When a line below holds the string "AGND", show that line.

[Given data — start]

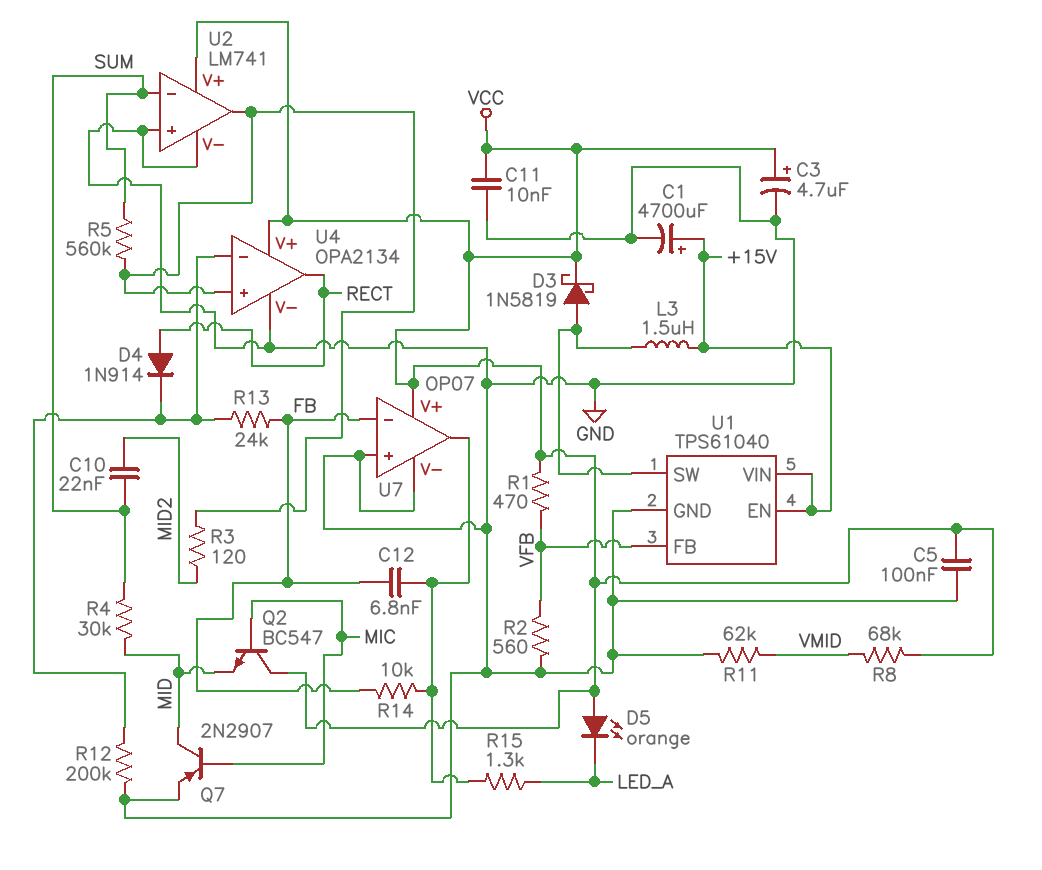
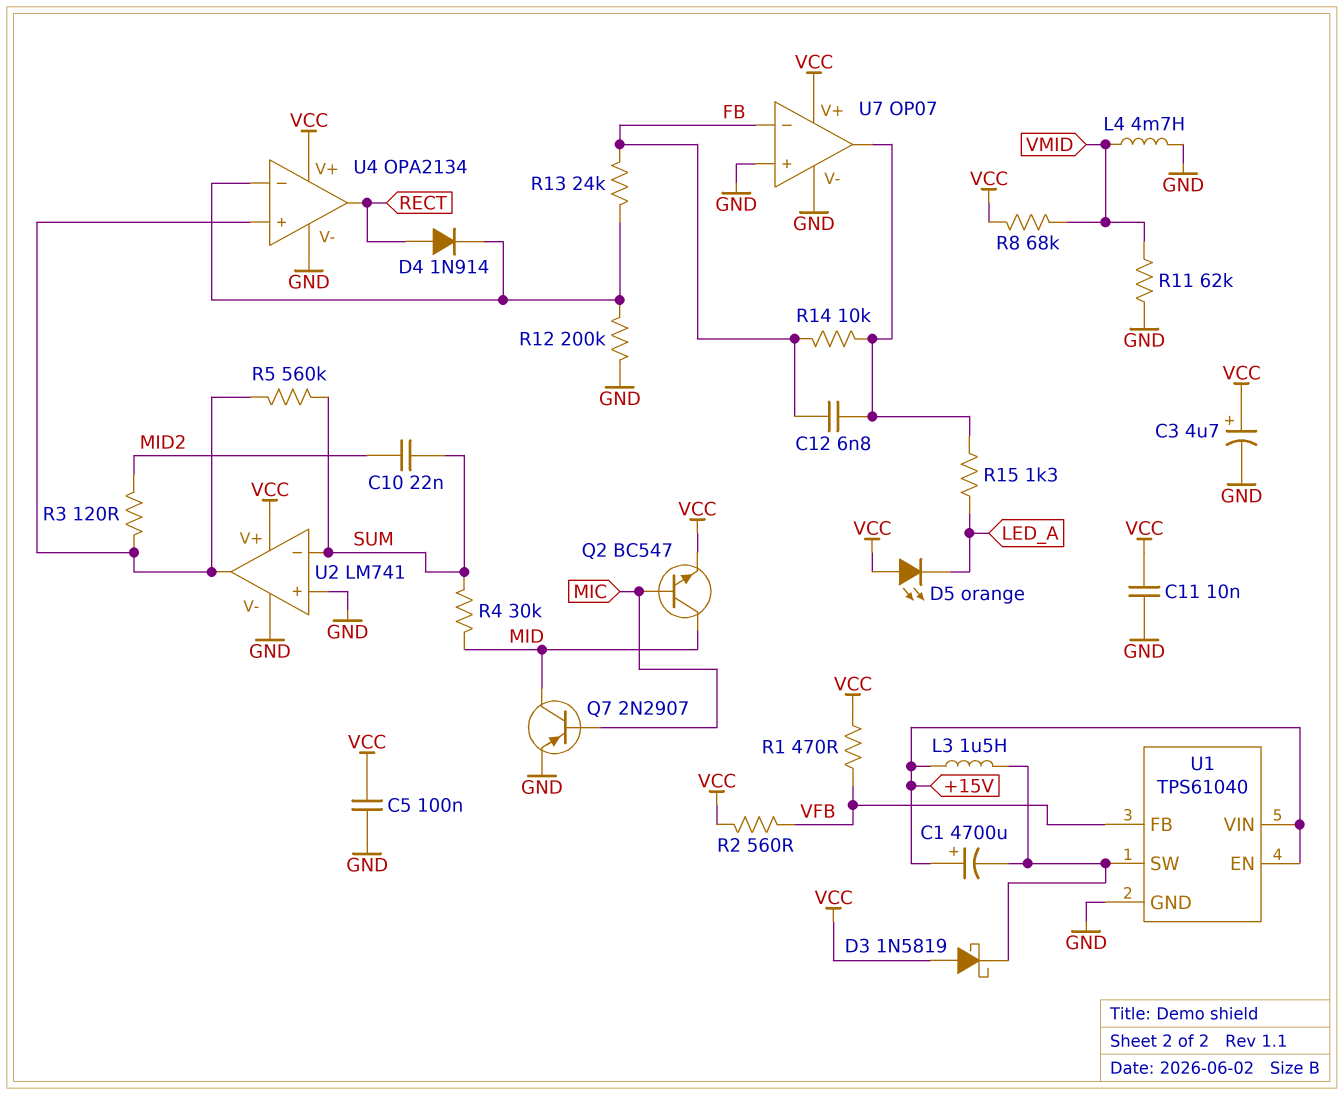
C1: 4700uF (plus +15V, minus GND) -> 4700uF (plus +15V, minus U1/SW)
D3: schottky 1N5819 (A U1/SW, K VCC) -> schottky 1N5819 (A VCC, K U1/SW)
L4: none -> 4.7mH (GND, VMID)
Q2: NPN BC547 (B MIC, C VCC, E MID) -> NPN BC547 (B MIC, C MID, E VCC)
R2: 560 (GND, VFB) -> 560 (VCC, VFB)

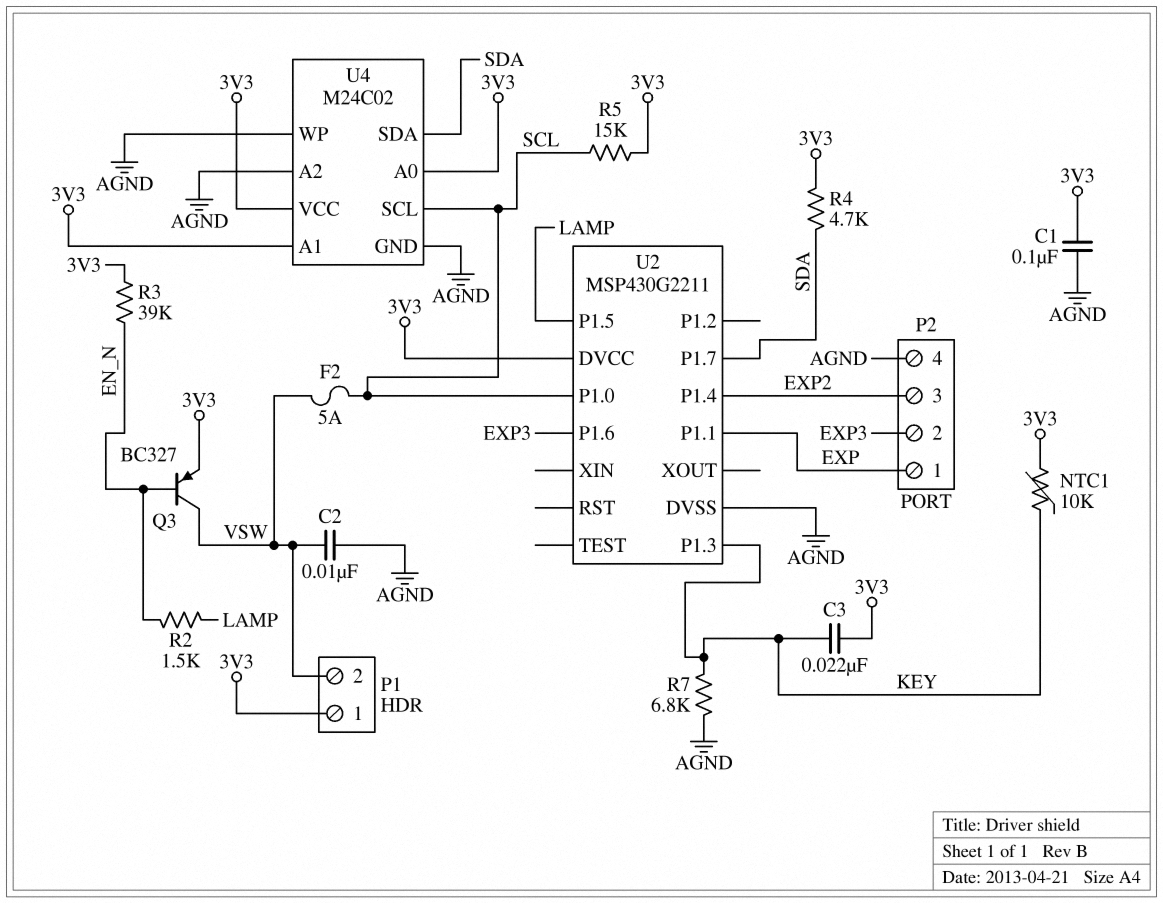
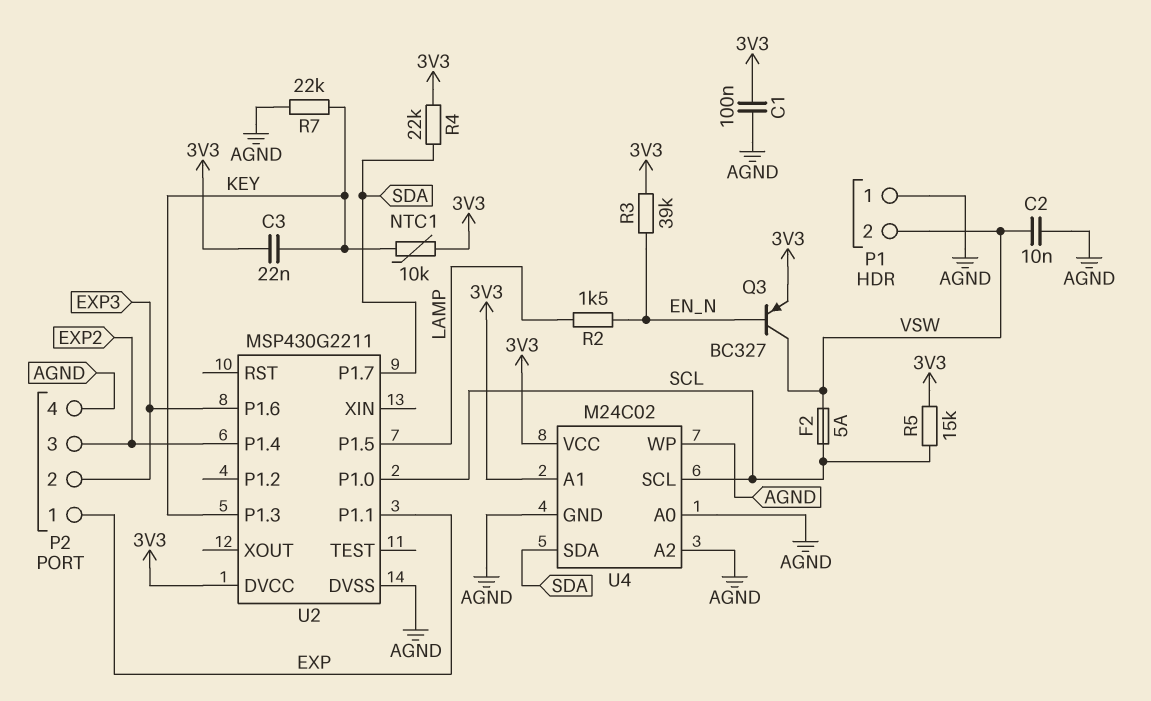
P1 pin 1: 3V3 -> AGND
R4: 4.7k (3V3, SDA) -> 22k (3V3, SDA)
R7: 6.8k (AGND, KEY) -> 22k (AGND, KEY)
U4 pin A0: 3V3 -> AGND

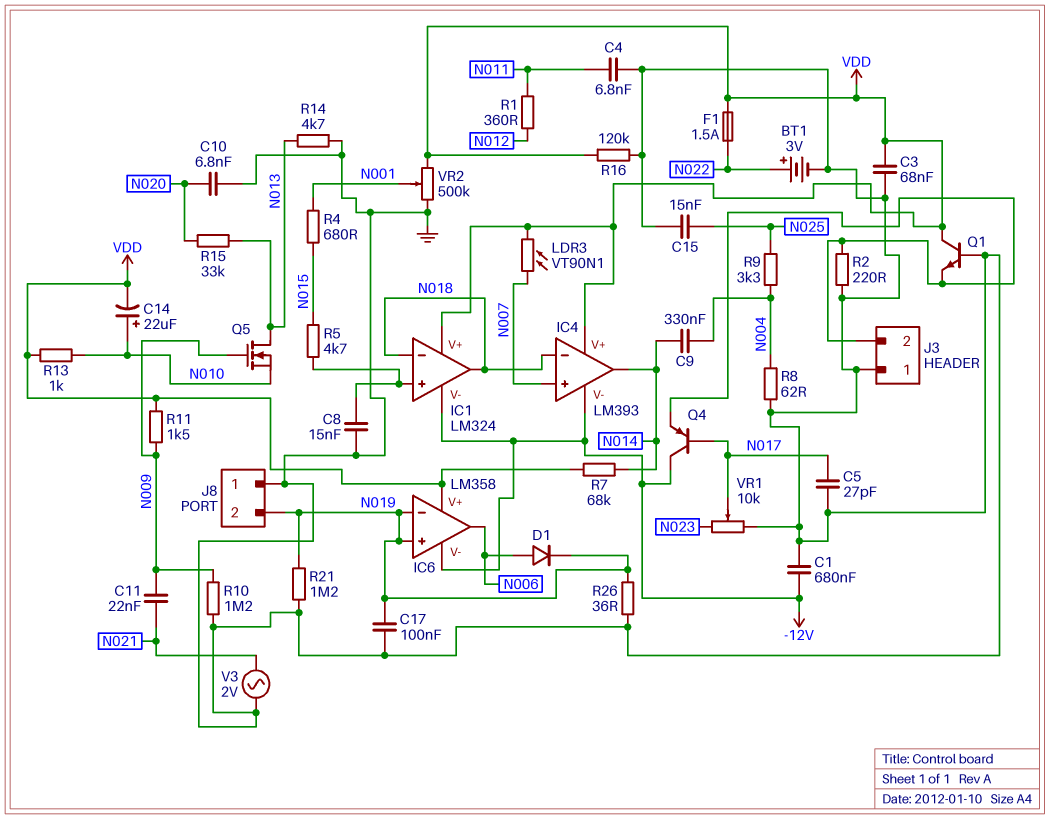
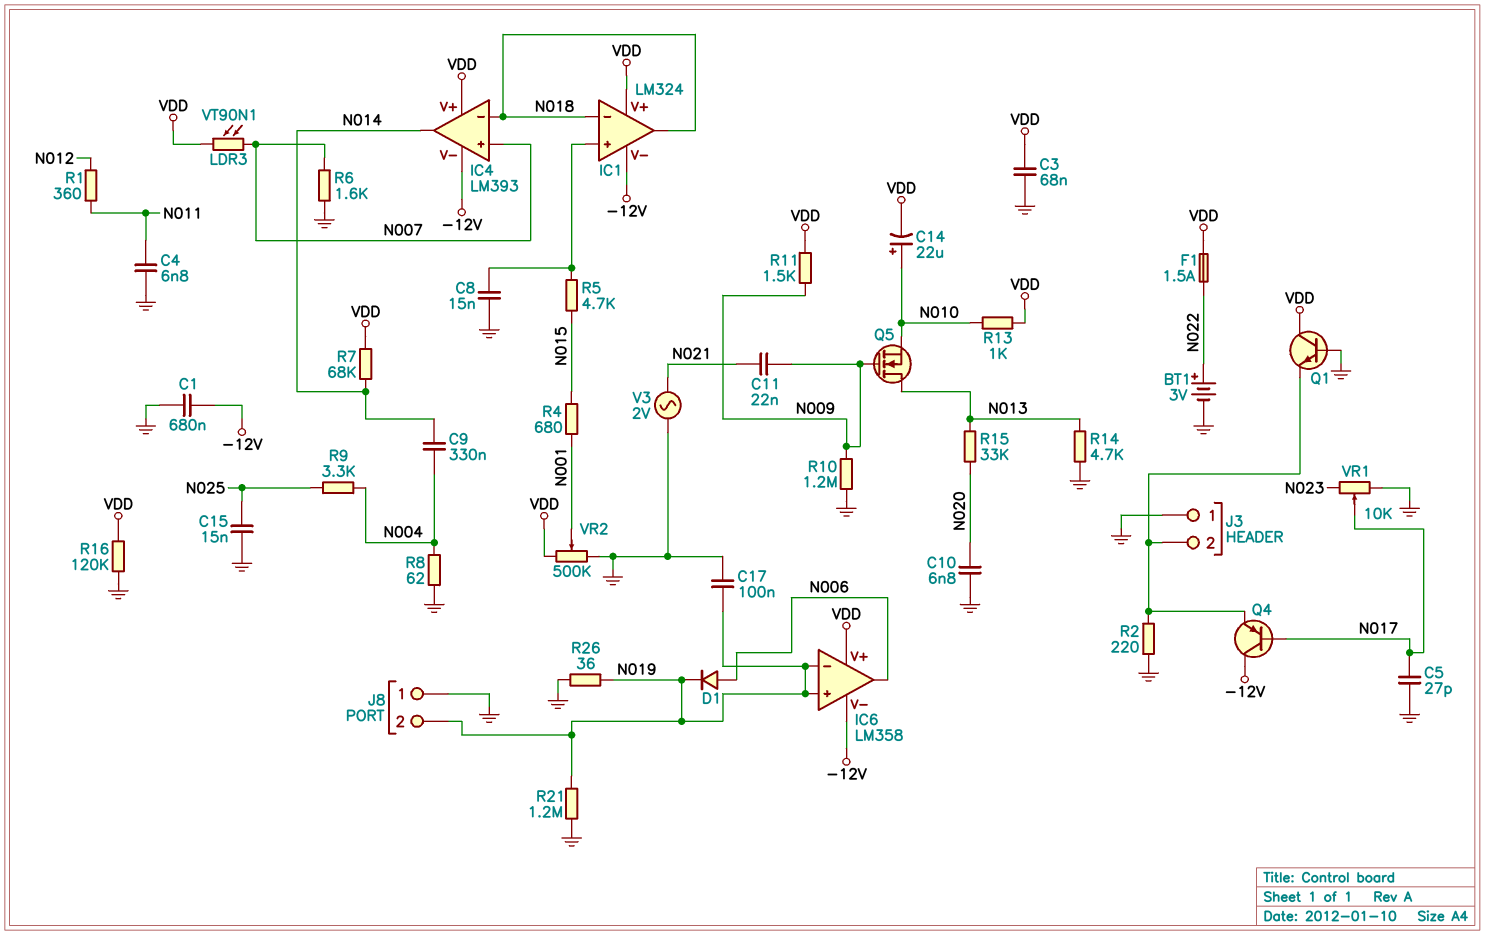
R6: none -> 1.6k (GND, N007)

[Given data — finish]

▶ [Result of the task]
P1 pin 1: 3V3 -> AGND
R7: 6.8k (AGND, KEY) -> 22k (AGND, KEY)
U4 pin A0: 3V3 -> AGND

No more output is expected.